[Dataset entries]
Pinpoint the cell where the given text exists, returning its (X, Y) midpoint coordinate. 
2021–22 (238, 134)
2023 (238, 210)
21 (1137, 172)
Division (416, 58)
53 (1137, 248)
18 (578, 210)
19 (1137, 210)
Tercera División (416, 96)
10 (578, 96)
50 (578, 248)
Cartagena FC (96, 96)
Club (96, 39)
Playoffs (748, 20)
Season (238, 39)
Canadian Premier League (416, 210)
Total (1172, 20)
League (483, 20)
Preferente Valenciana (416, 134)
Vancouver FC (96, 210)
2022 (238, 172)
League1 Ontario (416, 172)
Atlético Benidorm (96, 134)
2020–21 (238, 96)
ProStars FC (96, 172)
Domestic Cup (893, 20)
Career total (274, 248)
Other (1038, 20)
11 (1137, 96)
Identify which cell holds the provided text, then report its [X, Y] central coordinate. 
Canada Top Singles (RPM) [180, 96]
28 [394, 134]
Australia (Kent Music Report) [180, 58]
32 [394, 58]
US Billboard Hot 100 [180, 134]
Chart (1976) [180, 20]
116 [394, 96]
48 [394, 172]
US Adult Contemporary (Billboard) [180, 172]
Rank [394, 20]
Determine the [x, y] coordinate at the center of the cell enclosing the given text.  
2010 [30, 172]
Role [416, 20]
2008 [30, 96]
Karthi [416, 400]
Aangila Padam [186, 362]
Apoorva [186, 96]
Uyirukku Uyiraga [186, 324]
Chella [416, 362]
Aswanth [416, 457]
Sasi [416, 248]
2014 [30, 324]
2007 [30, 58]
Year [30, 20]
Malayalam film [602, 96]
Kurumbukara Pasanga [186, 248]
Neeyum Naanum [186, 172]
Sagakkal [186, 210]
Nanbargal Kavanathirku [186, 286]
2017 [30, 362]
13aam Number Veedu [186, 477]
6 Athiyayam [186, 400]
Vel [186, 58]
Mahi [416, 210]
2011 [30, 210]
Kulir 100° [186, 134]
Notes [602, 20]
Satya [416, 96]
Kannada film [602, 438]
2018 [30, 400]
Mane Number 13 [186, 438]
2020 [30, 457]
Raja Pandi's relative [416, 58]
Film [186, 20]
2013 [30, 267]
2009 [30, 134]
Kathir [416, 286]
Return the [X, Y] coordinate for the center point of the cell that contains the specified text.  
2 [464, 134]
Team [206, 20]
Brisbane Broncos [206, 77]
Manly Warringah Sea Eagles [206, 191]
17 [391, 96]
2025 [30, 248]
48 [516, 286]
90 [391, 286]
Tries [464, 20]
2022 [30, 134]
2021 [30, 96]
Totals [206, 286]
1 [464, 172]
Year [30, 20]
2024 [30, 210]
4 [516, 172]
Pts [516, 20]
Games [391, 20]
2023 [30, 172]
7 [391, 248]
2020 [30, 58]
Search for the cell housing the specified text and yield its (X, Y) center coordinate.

# [TASK STATEMENT]
Can you retype the data from its first line through the line that contains "50 (578, 248)", both ends included, character for character?

# [THE OUTPUT]
Pinpoint the cell where the given text exists, returning its (X, Y) midpoint coordinate. 
2021–22 (238, 134)
2023 (238, 210)
21 (1137, 172)
Division (416, 58)
53 (1137, 248)
18 (578, 210)
19 (1137, 210)
Tercera División (416, 96)
10 (578, 96)
50 (578, 248)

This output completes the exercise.